* _Problem requirements_
With the pictures excluded, output only the lines from the one containing "grey clock [30,150,103,211] -> none" through the last line of the entries, unchanged.
(Study material Opens)
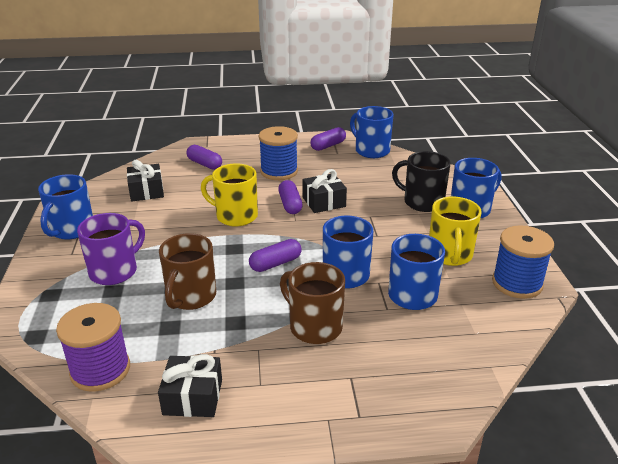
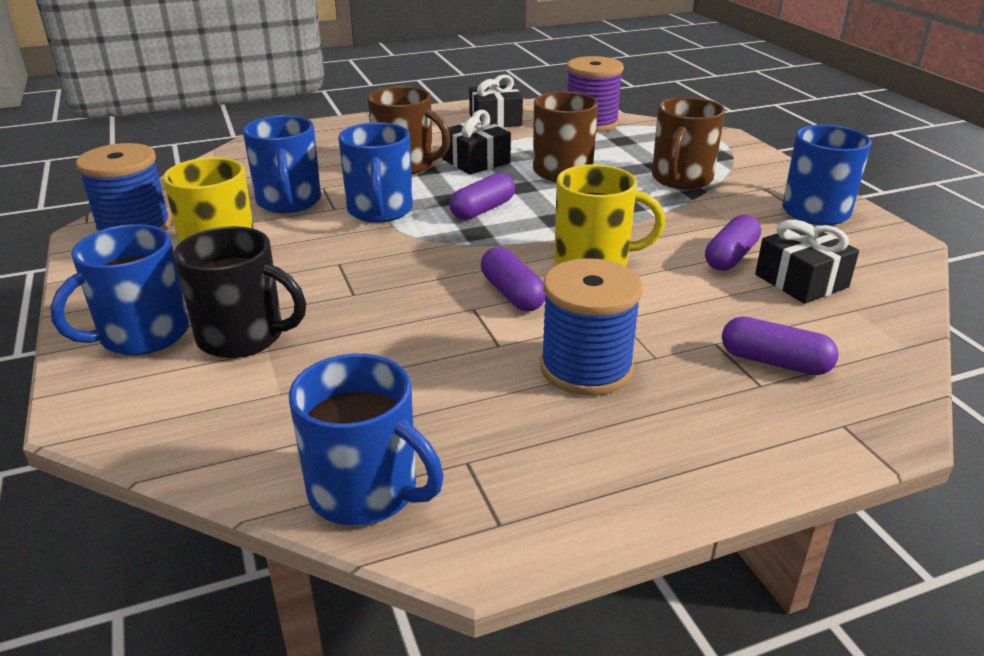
camera: 165 degrees right, 0 degrees up
purple mug [77,213,145,285] -> brown mug [652,97,725,189]
black gift [303,169,347,213] -> black gift moved to [442,110,511,175]
purple capsule [310,127,346,151] -> purple capsule moved to [705,214,761,271]

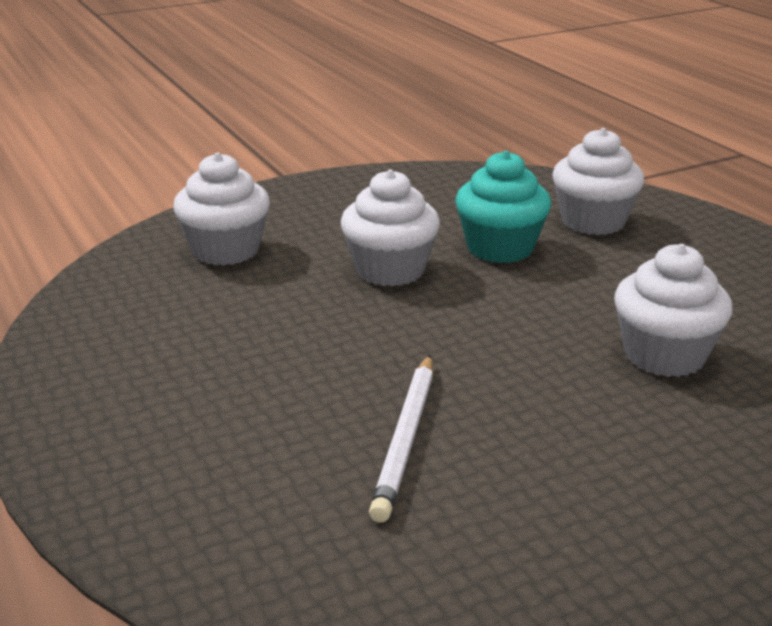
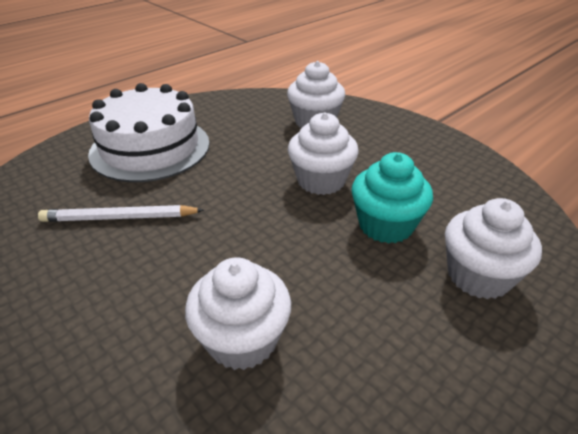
camera: 75 degrees right, 10 degrees up
none -> white cake [88,83,210,182]

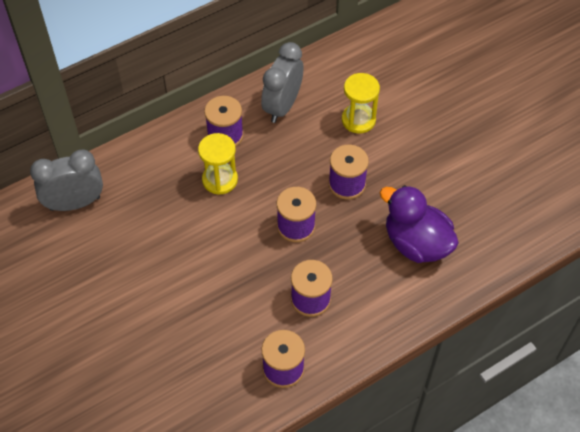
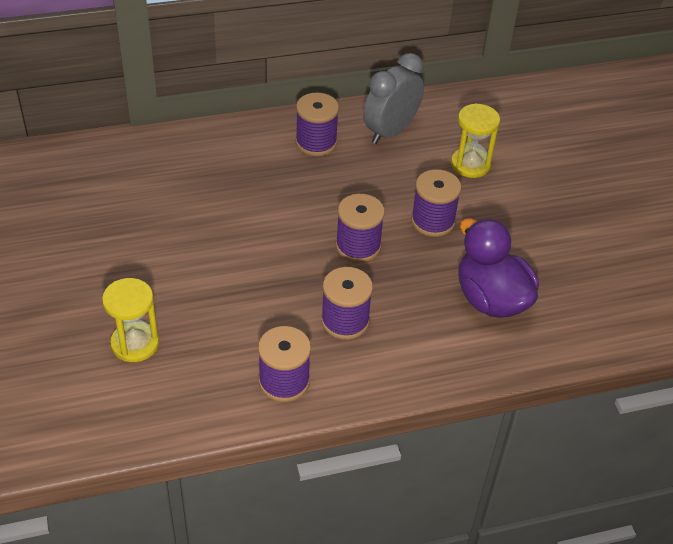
camera: 15 degrees right, 10 degrees down
grey clock [30,150,103,211] -> none
yellow hourglass [198,133,238,195] -> yellow hourglass moved to [102,278,159,362]

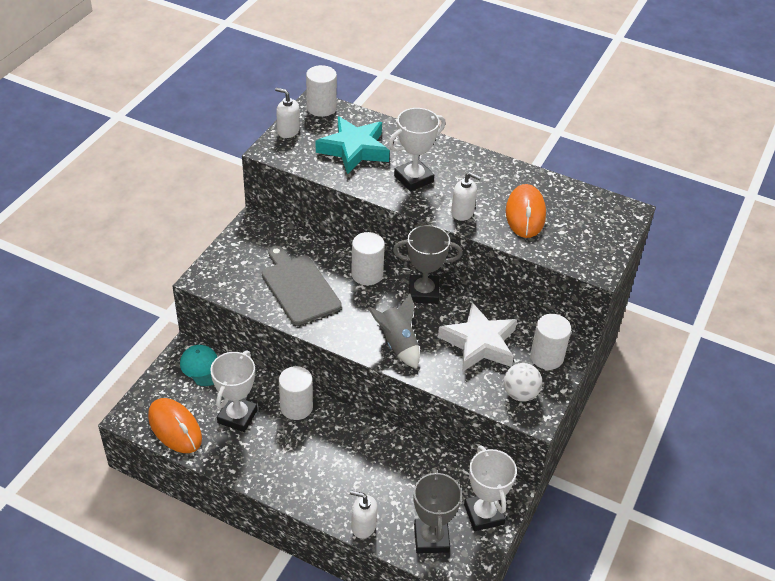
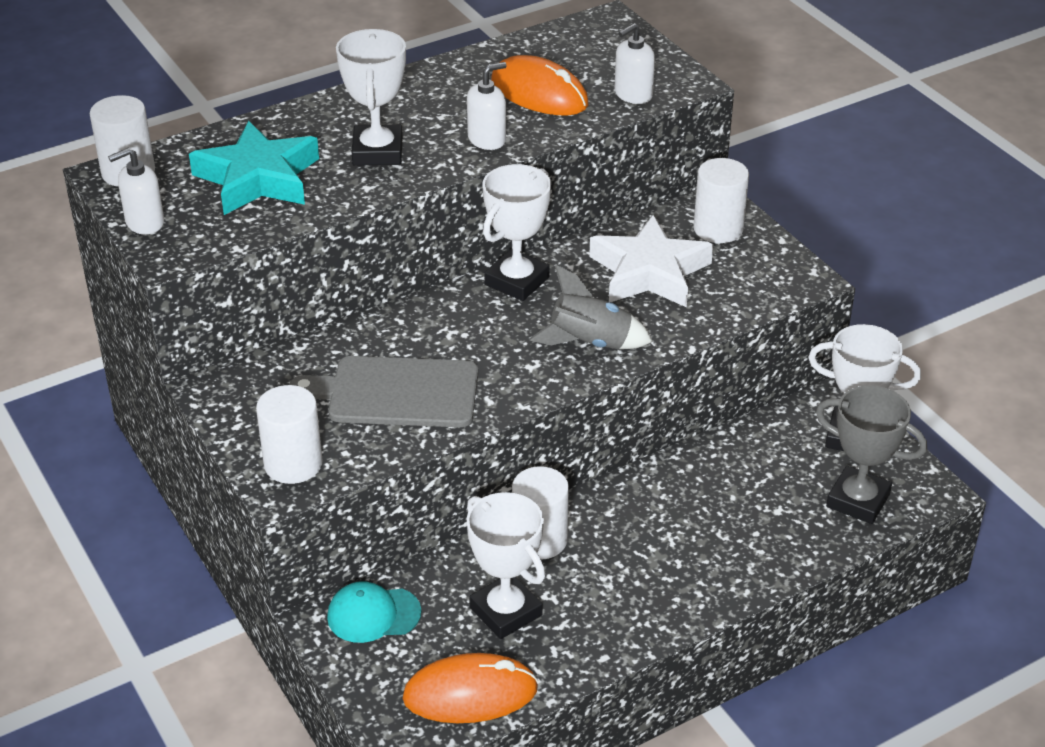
camera: 55 degrees left, 5 degrees down
white soap dispenser [350,490,377,539] -> white soap dispenser moved to [614,23,655,104]
white cylinder [351,232,385,285] -> white cylinder moved to [256,385,323,484]
grey trophy [393,225,463,304] -> white trophy [482,164,551,301]
white ball [504,363,542,402] -> none

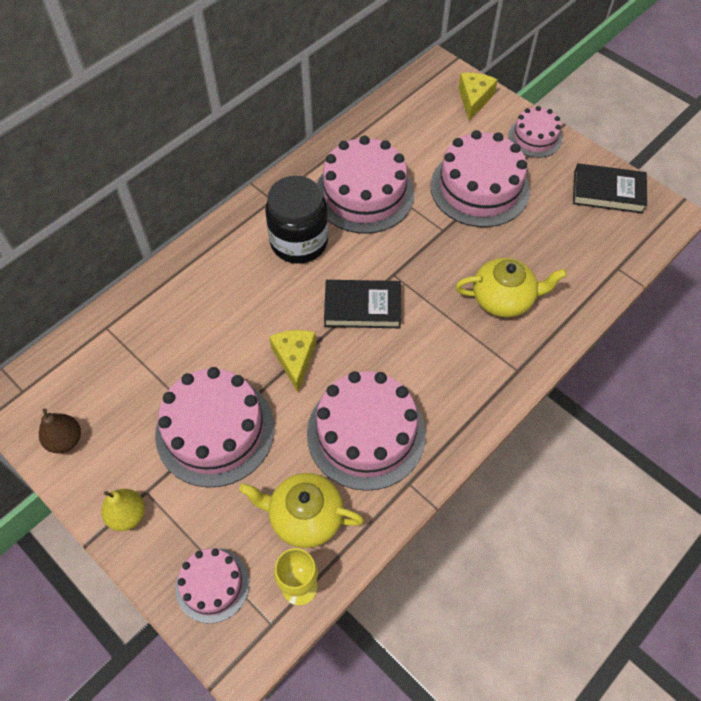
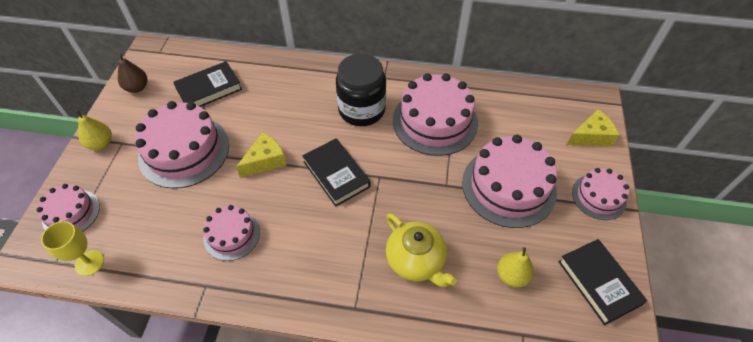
camera: 55 degrees right, 5 degrees down
yellow teapot [239,473,364,548] -> none
pink cake [307,371,426,491] -> pink cake [203,205,260,261], size x0.56
none -> black book [173,61,242,107]
none -> yellow pear [497,247,534,288]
(Study material Closes)
* _Answer box_
grey clock [30,150,103,211] -> none
yellow hourglass [198,133,238,195] -> yellow hourglass moved to [102,278,159,362]

camera: 55 degrees left, 5 degrees down
white soap dispenser [350,490,377,539] -> white soap dispenser moved to [614,23,655,104]
white cylinder [351,232,385,285] -> white cylinder moved to [256,385,323,484]
grey trophy [393,225,463,304] -> white trophy [482,164,551,301]
white ball [504,363,542,402] -> none

camera: 55 degrees right, 5 degrees down
yellow teapot [239,473,364,548] -> none
pink cake [307,371,426,491] -> pink cake [203,205,260,261], size x0.56
none -> black book [173,61,242,107]
none -> yellow pear [497,247,534,288]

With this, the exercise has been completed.